*** Opening of INPUT ***

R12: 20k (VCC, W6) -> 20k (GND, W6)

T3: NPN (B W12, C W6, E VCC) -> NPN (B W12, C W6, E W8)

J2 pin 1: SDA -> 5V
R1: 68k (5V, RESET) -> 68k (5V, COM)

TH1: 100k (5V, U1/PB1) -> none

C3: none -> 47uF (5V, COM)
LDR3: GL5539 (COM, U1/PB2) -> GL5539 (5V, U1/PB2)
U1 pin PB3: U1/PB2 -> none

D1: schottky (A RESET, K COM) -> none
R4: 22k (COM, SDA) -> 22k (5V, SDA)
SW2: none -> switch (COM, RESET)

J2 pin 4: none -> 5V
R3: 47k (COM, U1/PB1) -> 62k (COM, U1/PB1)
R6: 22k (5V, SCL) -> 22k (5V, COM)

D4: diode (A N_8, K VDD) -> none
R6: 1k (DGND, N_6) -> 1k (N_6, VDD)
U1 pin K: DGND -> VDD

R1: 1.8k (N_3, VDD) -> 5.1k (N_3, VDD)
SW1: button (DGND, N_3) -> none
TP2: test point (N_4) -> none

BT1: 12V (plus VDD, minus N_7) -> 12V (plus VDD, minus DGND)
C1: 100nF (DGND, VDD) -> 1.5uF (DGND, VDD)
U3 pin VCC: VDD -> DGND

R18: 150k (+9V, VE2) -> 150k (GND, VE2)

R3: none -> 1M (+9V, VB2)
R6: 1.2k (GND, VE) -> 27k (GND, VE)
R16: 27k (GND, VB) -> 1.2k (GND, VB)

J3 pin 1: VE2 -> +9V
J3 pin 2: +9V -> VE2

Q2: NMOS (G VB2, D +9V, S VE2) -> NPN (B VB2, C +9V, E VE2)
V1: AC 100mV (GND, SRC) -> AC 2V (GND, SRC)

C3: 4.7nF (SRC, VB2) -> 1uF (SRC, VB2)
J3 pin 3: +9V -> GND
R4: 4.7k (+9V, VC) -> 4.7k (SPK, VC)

*** Close of INPUT ***

◆ **WORK TO COMPLETE**: Filter the records above for "none" and copy every matching line.

◆ **RESPONSE BOX**:
TH1: 100k (5V, U1/PB1) -> none
C3: none -> 47uF (5V, COM)
U1 pin PB3: U1/PB2 -> none
D1: schottky (A RESET, K COM) -> none
SW2: none -> switch (COM, RESET)
J2 pin 4: none -> 5V
D4: diode (A N_8, K VDD) -> none
SW1: button (DGND, N_3) -> none
TP2: test point (N_4) -> none
R3: none -> 1M (+9V, VB2)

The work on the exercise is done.